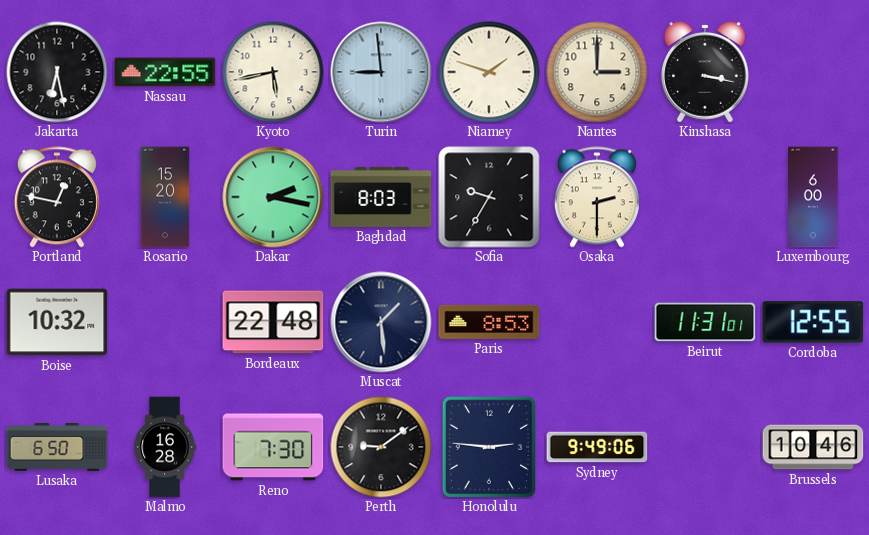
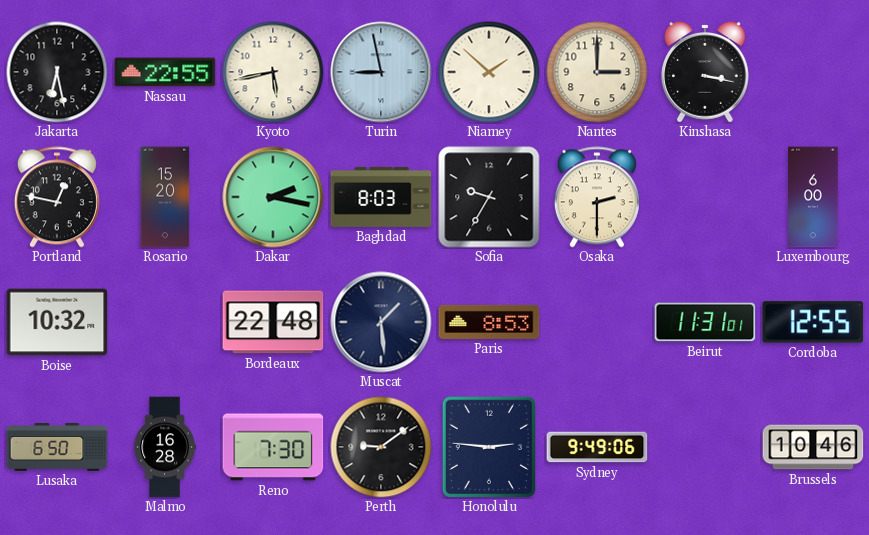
Turin: 8:59 -> 8:58
Niamey: 1:48 -> 1:52
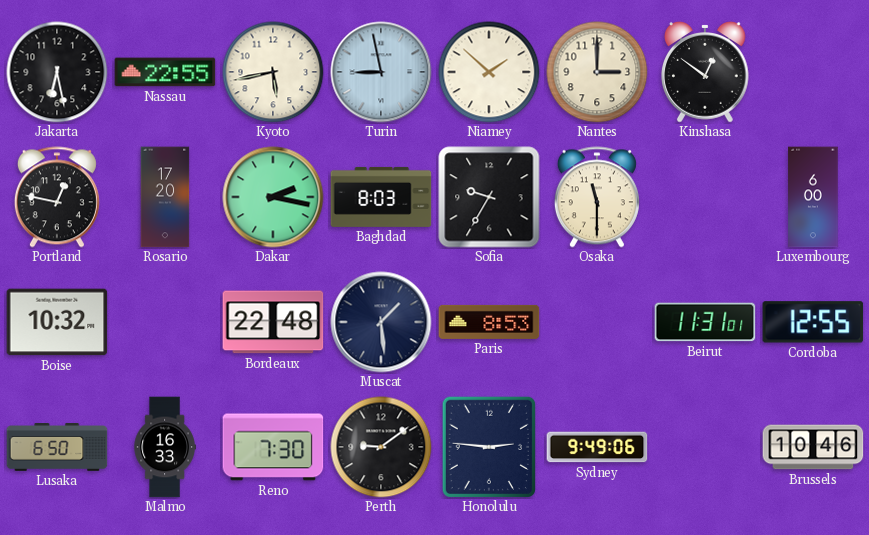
Kinshasa: 3:17 -> 12:51
Rosario: 15:20 -> 17:20
Osaka: 2:30 -> 11:30
Malmo: 16:28 -> 16:33
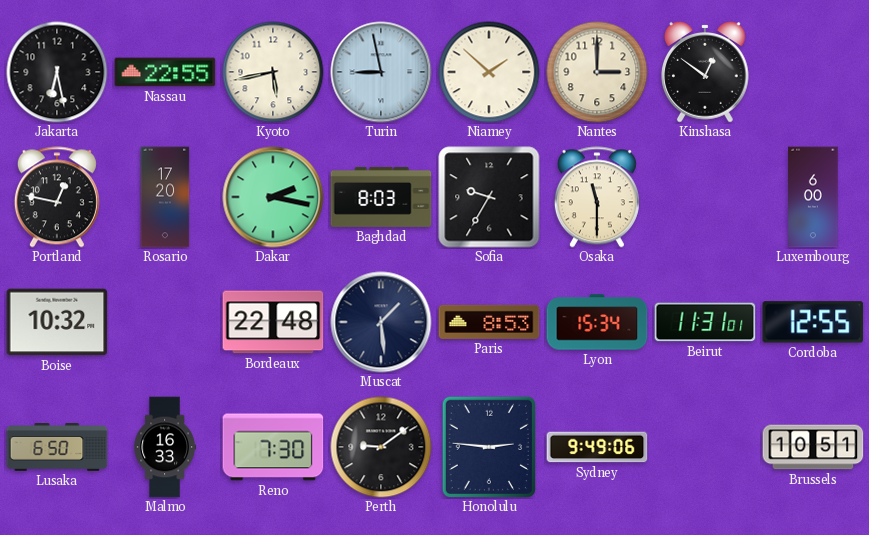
Lyon: none -> 15:34
Brussels: 10:46 -> 10:51
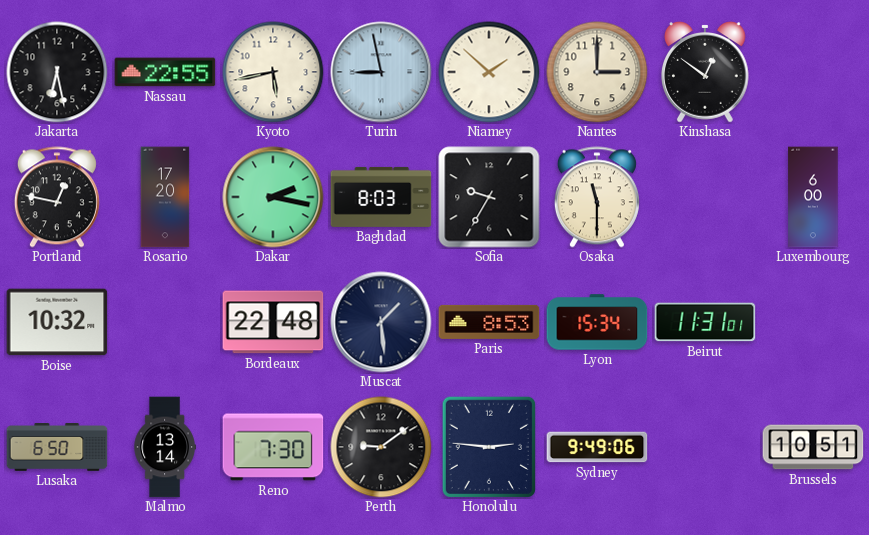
Cordoba: 12:55 -> none
Malmo: 16:33 -> 13:14
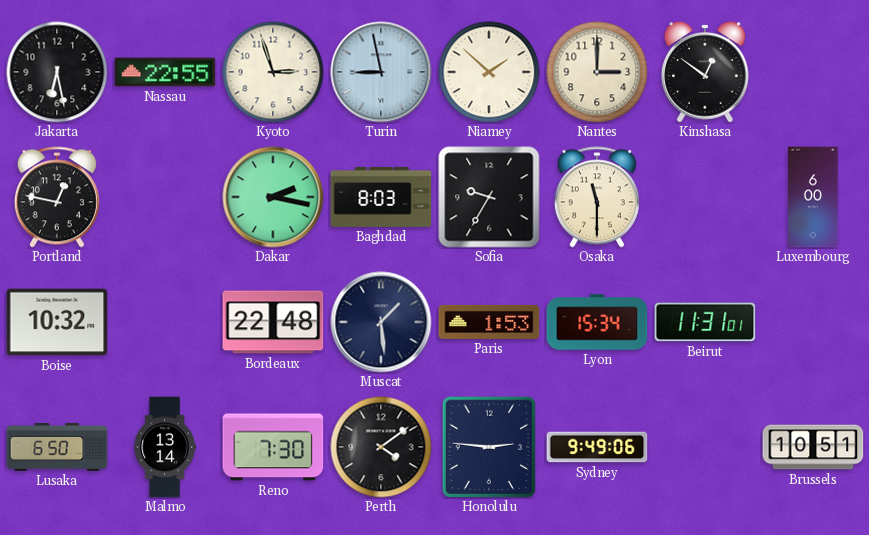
Kyoto: 5:43 -> 2:57
Rosario: 17:20 -> none
Paris: 8:53 -> 1:53
Perth: 9:09 -> 4:09
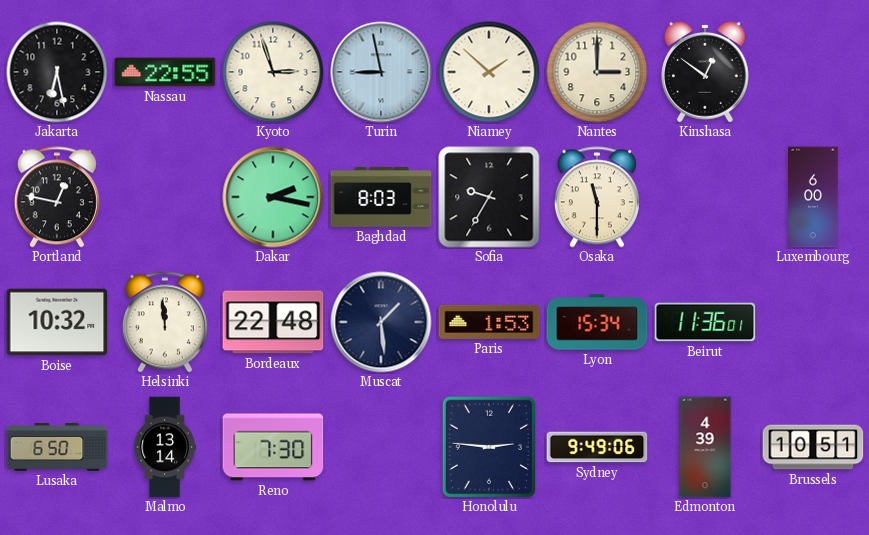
Helsinki: none -> 11:59
Beirut: 11:31 -> 11:36
Perth: 4:09 -> none
Edmonton: none -> 4:39
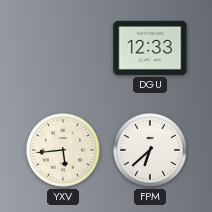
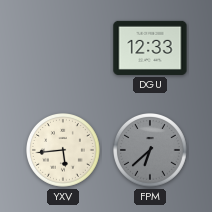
FPM dial: white -> grey
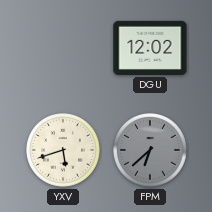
DGU: 12:33 -> 12:02
YXV: 5:44 -> 5:42
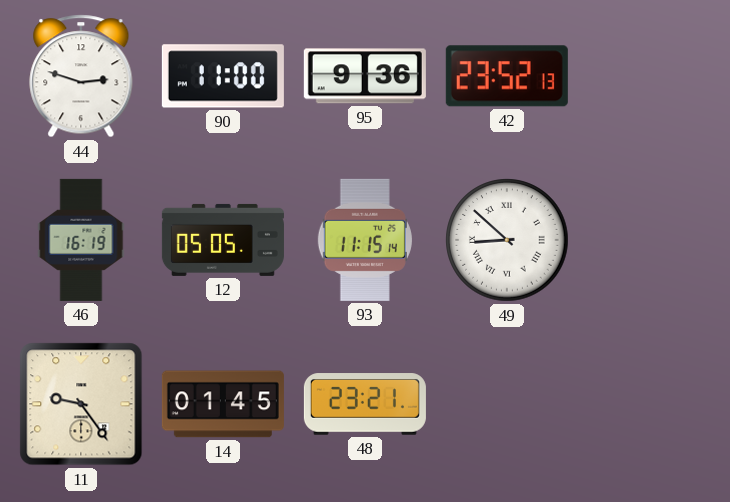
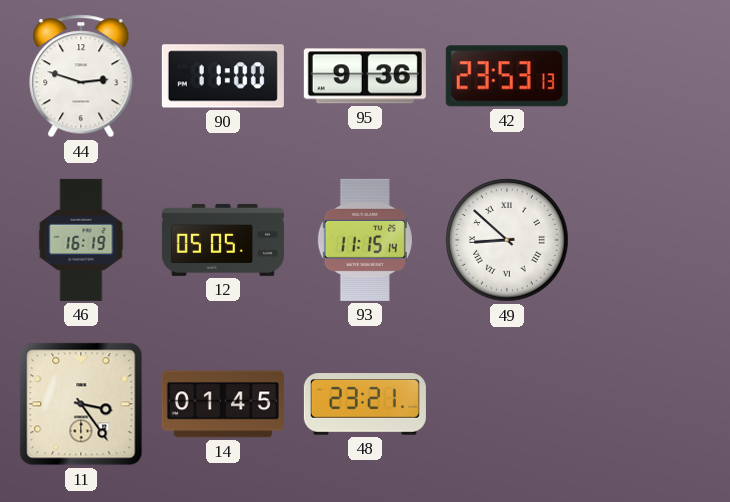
42: 23:52 -> 23:53
11: 9:24 -> 3:24
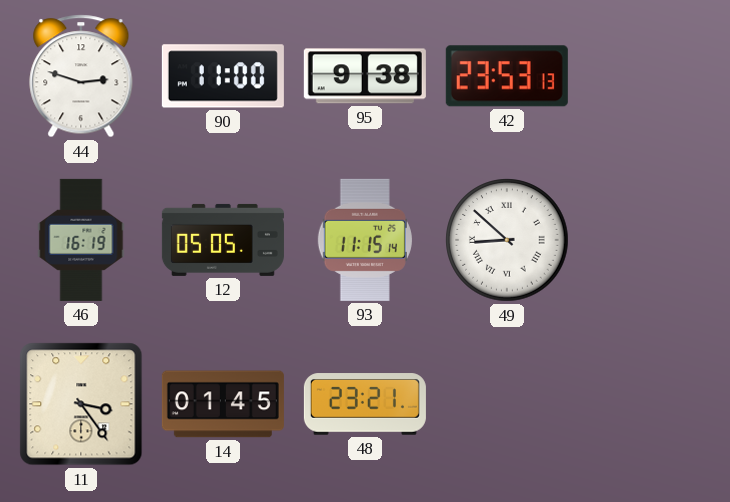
95: 9:36 -> 9:38
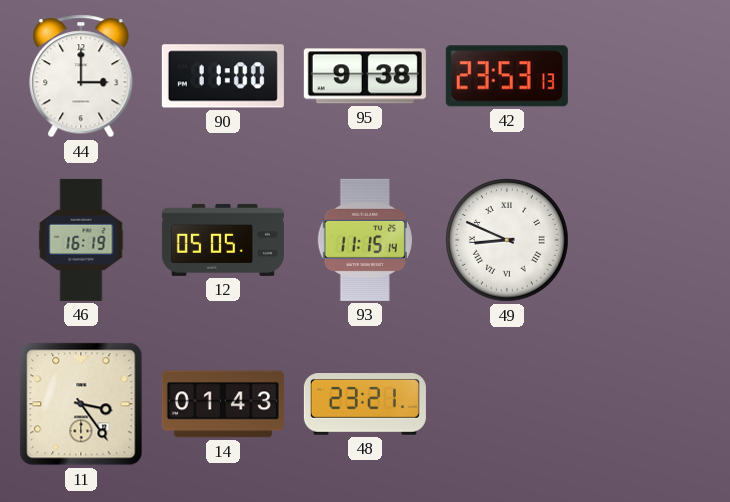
44: 2:48 -> 3:00
49: 8:52 -> 8:49
14: 01:45 -> 01:43
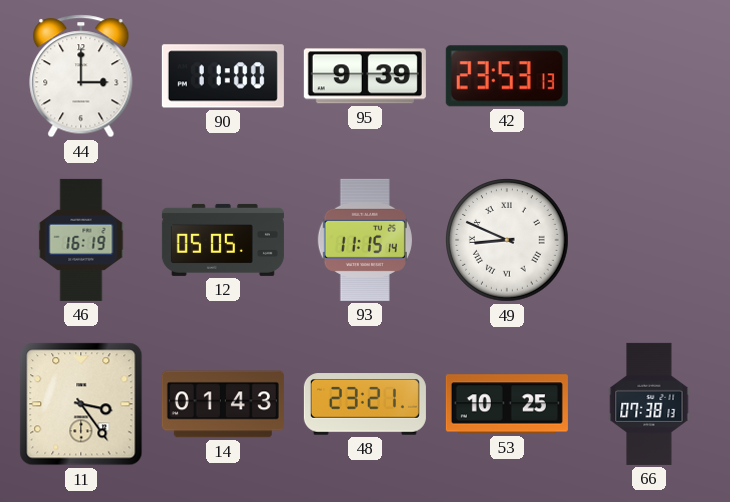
95: 9:38 -> 9:39
53: none -> 10:25
66: none -> 07:38
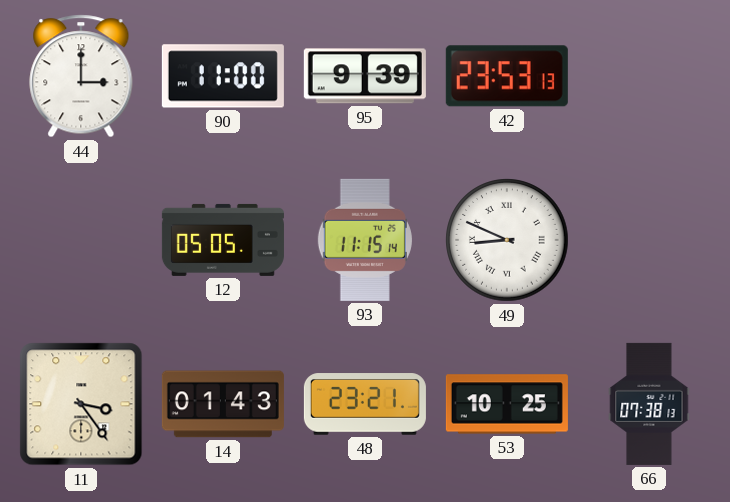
46: 16:19 -> none
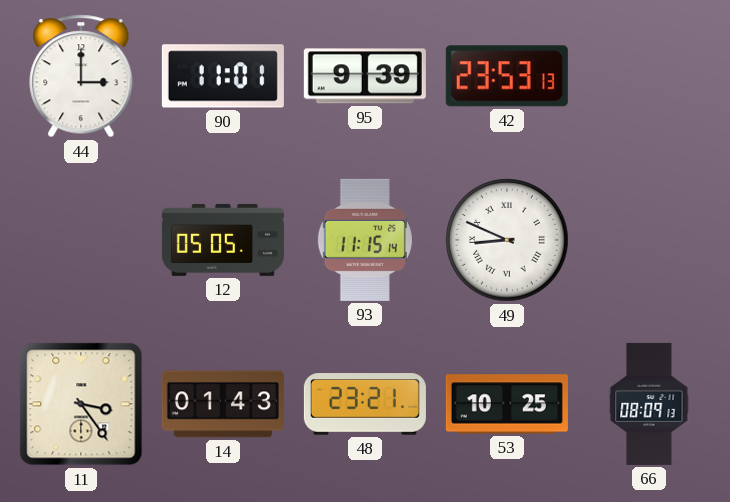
90: 11:00 -> 11:01
66: 07:38 -> 08:09
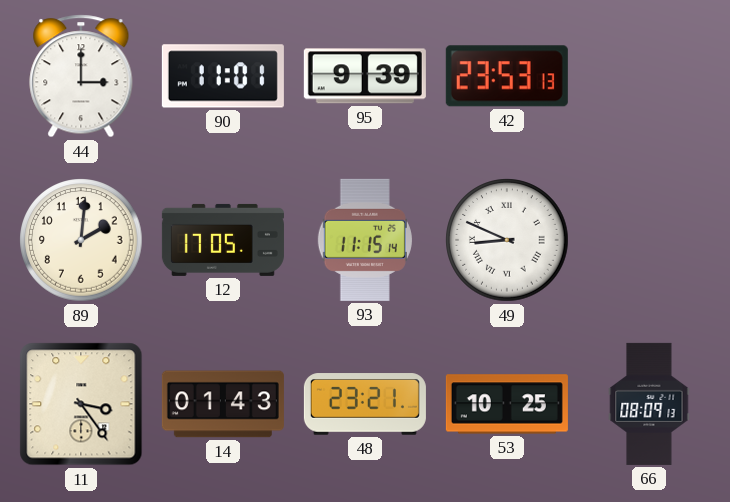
89: none -> 2:01
12: 05:05 -> 17:05
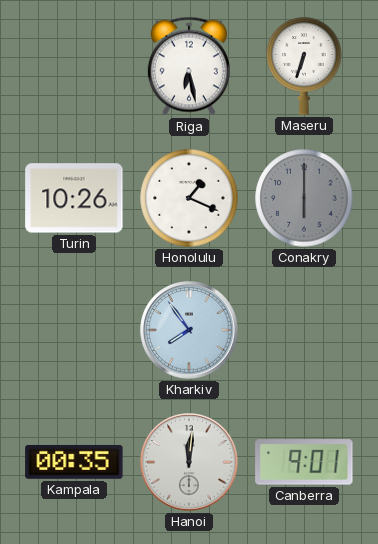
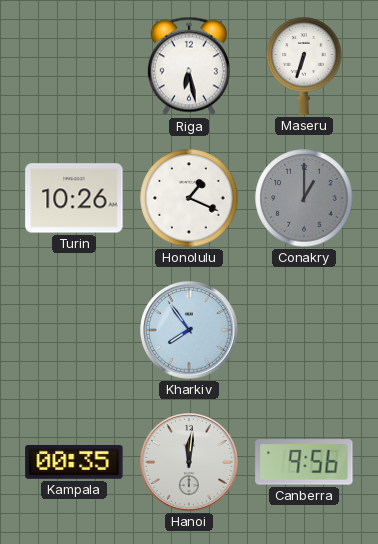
Conakry: 6:00 -> 1:00
Canberra: 9:01 -> 9:56
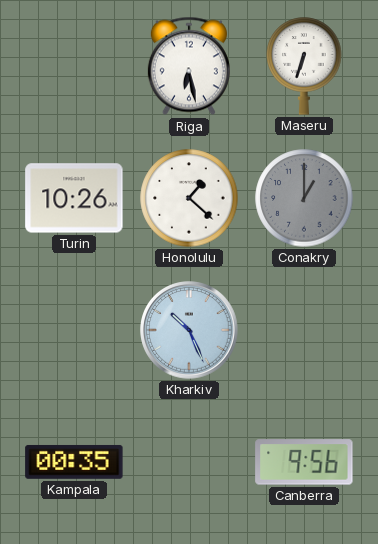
Honolulu: 1:19 -> 1:22
Kharkiv: 7:54 -> 10:26
Hanoi: 12:01 -> none
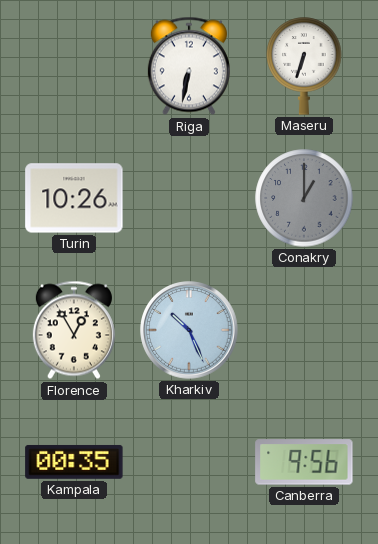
Riga: 6:28 -> 6:32
Honolulu: 1:22 -> none
Florence: none -> 12:55
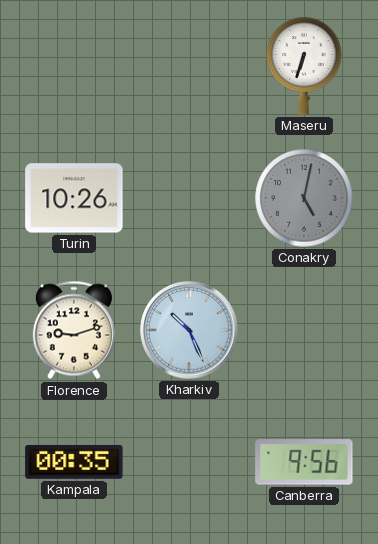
Riga: 6:32 -> none
Conakry: 1:00 -> 5:02
Florence: 12:55 -> 9:12
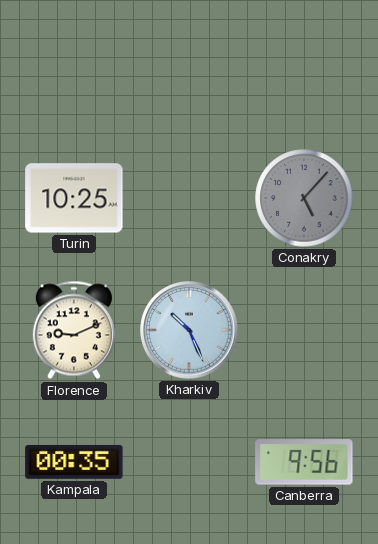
Maseru: 6:33 -> none
Turin: 10:26 -> 10:25
Conakry: 5:02 -> 5:07
Florence: 9:12 -> 9:11
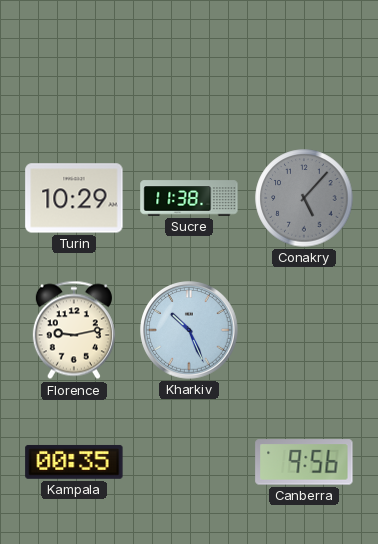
Turin: 10:25 -> 10:29
Sucre: none -> 11:38
Florence: 9:11 -> 9:13
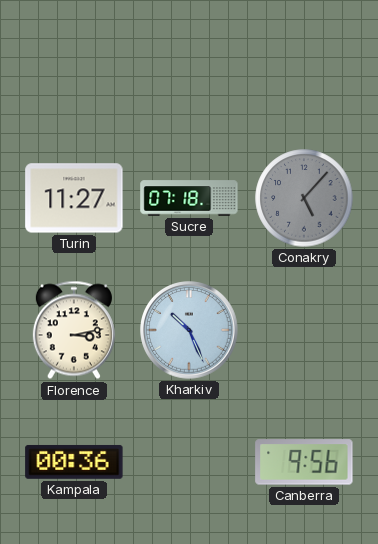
Turin: 10:29 -> 11:27
Sucre: 11:38 -> 07:18
Florence: 9:13 -> 3:13
Kampala: 00:35 -> 00:36
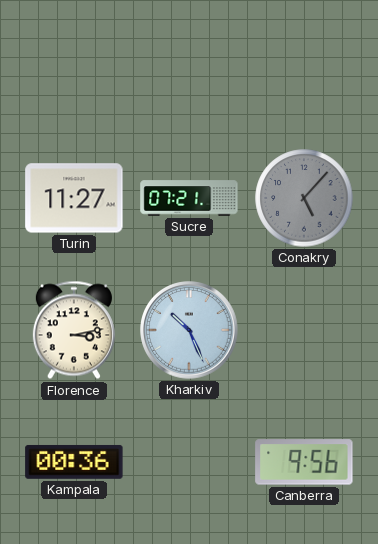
Sucre: 07:18 -> 07:21
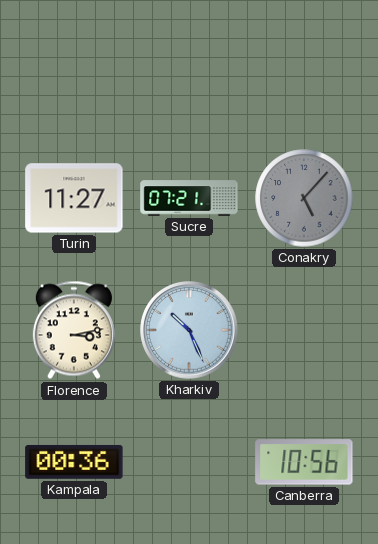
Canberra: 9:56 -> 10:56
..........
- TASK DESCRIPTION:
Copy every line of the entries above word for word, leaving out the picture lines.

- FINISHED ANSWER:
Turin: 8:59 -> 8:58
Niamey: 1:48 -> 1:52
Kinshasa: 3:17 -> 12:51
Rosario: 15:20 -> 17:20
Osaka: 2:30 -> 11:30
Malmo: 16:28 -> 16:33
Lyon: none -> 15:34
Brussels: 10:46 -> 10:51
Cordoba: 12:55 -> none
Malmo: 16:33 -> 13:14
Kyoto: 5:43 -> 2:57
Rosario: 17:20 -> none
Paris: 8:53 -> 1:53
Perth: 9:09 -> 4:09
Helsinki: none -> 11:59
Beirut: 11:31 -> 11:36
Perth: 4:09 -> none
Edmonton: none -> 4:39
FPM dial: white -> grey
DGU: 12:33 -> 12:02
YXV: 5:44 -> 5:42
42: 23:52 -> 23:53
11: 9:24 -> 3:24
95: 9:36 -> 9:38
44: 2:48 -> 3:00
49: 8:52 -> 8:49
14: 01:45 -> 01:43
95: 9:38 -> 9:39
53: none -> 10:25
66: none -> 07:38
46: 16:19 -> none
90: 11:00 -> 11:01
66: 07:38 -> 08:09
89: none -> 2:01
12: 05:05 -> 17:05
Conakry: 6:00 -> 1:00
Canberra: 9:01 -> 9:56
Honolulu: 1:19 -> 1:22
Kharkiv: 7:54 -> 10:26
Hanoi: 12:01 -> none
Riga: 6:28 -> 6:32
Honolulu: 1:22 -> none
Florence: none -> 12:55
Riga: 6:32 -> none
Conakry: 1:00 -> 5:02
Florence: 12:55 -> 9:12
Maseru: 6:33 -> none
Turin: 10:26 -> 10:25
Conakry: 5:02 -> 5:07
Florence: 9:12 -> 9:11
Turin: 10:25 -> 10:29
Sucre: none -> 11:38
Florence: 9:11 -> 9:13
Turin: 10:29 -> 11:27
Sucre: 11:38 -> 07:18
Florence: 9:13 -> 3:13
Kampala: 00:35 -> 00:36
Sucre: 07:18 -> 07:21
Canberra: 9:56 -> 10:56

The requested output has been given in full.